Top of Raw data

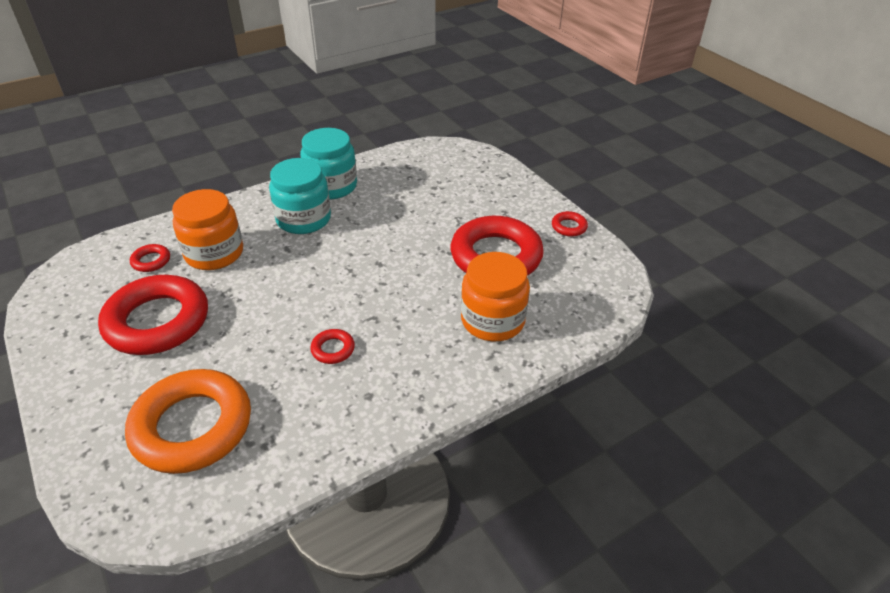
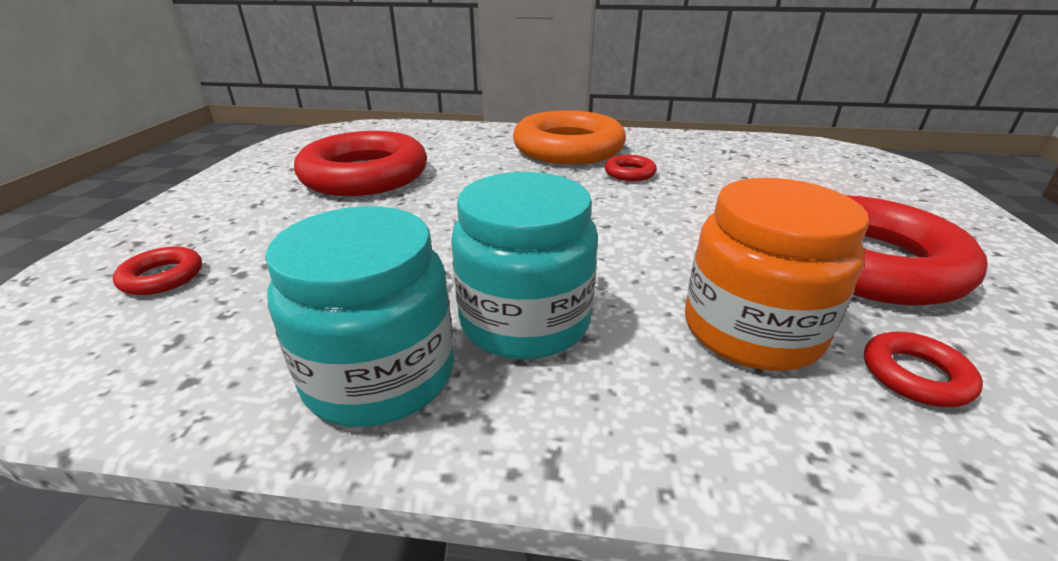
camera: 140 degrees left, 10 degrees down
orange ring [125,369,251,474] -> orange ring moved to [513,110,626,165]
orange jar [461,252,530,341] -> none
red ring [552,211,588,237] -> red ring moved to [113,247,202,295]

Bottom of Raw data

Give the number of lines in the listing above that contain "moved", and nothing else.

2